Aim of the exercise
Will you restate verbatim the lines running from the line with "The huevo [gris]" to the end of the data, leaving out everything else?

Supplied records
####################

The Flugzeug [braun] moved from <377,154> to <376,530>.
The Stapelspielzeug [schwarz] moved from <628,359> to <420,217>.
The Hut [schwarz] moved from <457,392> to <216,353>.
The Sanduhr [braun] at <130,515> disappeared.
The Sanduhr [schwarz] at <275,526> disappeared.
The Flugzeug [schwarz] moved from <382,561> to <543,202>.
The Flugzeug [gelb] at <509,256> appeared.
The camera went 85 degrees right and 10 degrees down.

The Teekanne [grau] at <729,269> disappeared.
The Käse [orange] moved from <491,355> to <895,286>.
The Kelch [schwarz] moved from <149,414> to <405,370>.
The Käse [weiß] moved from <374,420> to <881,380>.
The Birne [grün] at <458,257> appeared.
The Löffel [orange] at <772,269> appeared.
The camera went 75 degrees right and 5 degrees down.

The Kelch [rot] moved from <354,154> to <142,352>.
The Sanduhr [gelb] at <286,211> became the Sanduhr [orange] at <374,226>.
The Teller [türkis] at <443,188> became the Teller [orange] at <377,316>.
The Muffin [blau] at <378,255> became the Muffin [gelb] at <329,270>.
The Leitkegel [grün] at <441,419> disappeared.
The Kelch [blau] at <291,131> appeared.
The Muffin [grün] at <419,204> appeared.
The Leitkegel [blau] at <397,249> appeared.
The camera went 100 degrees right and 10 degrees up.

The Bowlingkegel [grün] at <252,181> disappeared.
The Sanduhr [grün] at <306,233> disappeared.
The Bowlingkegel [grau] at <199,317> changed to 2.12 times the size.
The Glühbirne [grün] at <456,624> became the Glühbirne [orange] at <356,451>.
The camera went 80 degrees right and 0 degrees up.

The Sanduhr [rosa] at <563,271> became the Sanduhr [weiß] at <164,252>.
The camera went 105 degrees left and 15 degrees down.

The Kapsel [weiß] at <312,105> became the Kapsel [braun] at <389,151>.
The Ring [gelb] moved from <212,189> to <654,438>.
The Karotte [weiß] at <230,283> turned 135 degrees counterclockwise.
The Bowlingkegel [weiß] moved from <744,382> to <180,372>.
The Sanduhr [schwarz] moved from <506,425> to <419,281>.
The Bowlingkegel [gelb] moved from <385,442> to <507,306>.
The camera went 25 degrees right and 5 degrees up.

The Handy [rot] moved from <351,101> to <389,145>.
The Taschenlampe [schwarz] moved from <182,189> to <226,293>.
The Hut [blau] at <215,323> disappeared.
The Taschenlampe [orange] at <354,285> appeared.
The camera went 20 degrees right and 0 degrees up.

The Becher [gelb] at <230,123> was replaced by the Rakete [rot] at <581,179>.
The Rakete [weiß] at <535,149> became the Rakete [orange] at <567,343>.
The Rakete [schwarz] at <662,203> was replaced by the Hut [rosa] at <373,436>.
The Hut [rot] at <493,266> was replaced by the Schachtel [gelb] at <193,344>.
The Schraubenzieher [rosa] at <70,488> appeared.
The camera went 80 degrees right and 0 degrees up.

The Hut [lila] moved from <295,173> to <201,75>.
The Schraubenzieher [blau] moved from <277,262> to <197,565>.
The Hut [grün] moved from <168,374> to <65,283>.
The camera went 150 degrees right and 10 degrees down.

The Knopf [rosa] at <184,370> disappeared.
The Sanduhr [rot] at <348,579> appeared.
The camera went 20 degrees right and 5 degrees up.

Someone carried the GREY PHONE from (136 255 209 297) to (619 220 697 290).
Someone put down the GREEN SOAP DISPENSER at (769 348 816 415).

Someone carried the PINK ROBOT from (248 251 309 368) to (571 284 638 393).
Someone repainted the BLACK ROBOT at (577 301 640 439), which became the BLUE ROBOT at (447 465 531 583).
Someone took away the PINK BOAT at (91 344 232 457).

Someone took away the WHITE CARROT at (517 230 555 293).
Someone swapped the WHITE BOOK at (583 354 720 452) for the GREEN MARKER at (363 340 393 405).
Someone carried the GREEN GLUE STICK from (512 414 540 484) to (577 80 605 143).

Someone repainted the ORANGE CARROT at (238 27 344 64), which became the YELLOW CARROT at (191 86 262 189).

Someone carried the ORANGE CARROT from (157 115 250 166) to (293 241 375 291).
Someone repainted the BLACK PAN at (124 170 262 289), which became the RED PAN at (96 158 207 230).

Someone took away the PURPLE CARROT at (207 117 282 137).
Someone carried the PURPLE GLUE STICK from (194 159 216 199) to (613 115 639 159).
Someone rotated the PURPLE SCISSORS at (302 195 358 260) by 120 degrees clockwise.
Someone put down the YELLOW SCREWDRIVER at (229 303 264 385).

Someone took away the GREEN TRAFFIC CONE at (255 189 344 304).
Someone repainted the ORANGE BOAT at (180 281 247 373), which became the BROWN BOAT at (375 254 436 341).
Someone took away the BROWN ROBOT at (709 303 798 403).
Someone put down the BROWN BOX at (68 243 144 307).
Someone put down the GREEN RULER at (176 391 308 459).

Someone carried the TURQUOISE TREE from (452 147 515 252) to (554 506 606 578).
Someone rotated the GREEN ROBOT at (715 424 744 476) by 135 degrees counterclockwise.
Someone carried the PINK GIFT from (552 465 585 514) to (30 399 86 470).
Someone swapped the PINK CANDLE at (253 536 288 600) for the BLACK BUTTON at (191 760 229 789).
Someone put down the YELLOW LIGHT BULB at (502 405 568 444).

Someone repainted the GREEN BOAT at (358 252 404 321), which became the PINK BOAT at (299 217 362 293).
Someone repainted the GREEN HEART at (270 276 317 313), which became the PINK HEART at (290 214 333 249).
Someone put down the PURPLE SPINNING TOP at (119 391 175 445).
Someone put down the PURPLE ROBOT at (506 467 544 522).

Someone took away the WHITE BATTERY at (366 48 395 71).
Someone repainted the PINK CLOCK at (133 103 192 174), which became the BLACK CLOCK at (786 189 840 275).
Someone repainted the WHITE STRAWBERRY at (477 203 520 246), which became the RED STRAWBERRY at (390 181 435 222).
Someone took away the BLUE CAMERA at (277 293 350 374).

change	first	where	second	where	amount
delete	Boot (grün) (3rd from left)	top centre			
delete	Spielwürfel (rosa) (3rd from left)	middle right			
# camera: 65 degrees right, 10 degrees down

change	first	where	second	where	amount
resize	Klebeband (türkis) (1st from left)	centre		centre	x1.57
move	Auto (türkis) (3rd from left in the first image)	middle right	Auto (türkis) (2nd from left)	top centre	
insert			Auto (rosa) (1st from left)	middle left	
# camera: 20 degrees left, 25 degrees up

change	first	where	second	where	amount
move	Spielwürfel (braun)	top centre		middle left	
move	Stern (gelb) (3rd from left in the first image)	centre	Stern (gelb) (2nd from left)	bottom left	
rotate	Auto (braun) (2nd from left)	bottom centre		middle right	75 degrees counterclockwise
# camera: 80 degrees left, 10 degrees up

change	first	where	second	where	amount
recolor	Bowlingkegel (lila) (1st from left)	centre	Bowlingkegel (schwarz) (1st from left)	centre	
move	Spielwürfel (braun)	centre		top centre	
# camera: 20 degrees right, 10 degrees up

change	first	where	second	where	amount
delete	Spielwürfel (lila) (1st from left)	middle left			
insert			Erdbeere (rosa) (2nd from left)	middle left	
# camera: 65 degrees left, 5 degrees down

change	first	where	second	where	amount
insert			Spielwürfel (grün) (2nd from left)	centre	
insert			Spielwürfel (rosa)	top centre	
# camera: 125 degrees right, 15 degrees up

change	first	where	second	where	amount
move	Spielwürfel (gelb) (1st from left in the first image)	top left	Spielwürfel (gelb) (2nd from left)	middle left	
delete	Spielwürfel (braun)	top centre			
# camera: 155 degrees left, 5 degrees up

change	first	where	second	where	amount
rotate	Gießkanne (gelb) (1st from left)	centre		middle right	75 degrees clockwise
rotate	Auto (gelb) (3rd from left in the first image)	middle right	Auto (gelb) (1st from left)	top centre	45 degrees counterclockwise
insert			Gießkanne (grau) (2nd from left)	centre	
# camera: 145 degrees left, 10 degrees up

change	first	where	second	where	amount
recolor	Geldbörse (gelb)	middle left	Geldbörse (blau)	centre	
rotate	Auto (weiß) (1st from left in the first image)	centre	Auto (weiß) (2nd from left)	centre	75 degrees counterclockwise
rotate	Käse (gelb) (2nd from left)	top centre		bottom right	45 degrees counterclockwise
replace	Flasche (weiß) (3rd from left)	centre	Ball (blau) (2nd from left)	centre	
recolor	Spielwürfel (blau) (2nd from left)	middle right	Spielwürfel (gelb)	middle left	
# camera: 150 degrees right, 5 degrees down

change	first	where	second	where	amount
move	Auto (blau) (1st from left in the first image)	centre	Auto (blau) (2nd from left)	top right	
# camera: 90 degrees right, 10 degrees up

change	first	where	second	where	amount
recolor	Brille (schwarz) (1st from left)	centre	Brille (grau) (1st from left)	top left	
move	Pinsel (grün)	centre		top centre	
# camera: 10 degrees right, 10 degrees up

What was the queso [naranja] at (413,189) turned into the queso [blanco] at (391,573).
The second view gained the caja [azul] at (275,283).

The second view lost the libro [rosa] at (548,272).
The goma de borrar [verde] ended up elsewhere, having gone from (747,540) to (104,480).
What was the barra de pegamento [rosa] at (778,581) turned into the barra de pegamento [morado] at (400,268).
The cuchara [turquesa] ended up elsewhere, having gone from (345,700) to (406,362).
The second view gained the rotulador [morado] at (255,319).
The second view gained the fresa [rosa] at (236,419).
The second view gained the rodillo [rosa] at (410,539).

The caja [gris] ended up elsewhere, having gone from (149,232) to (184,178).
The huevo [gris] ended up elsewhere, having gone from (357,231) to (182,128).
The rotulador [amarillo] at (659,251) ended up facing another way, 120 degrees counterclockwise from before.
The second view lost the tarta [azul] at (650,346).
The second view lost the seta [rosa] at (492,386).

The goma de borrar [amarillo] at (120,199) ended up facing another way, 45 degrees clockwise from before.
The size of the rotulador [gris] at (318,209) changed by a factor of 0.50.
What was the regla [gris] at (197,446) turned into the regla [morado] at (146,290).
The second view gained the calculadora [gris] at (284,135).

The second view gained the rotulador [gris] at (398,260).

####################

Answer space
The huevo [gris] ended up elsewhere, having gone from (357,231) to (182,128).
The rotulador [amarillo] at (659,251) ended up facing another way, 120 degrees counterclockwise from before.
The second view lost the tarta [azul] at (650,346).
The second view lost the seta [rosa] at (492,386).

The goma de borrar [amarillo] at (120,199) ended up facing another way, 45 degrees clockwise from before.
The size of the rotulador [gris] at (318,209) changed by a factor of 0.50.
What was the regla [gris] at (197,446) turned into the regla [morado] at (146,290).
The second view gained the calculadora [gris] at (284,135).

The second view gained the rotulador [gris] at (398,260).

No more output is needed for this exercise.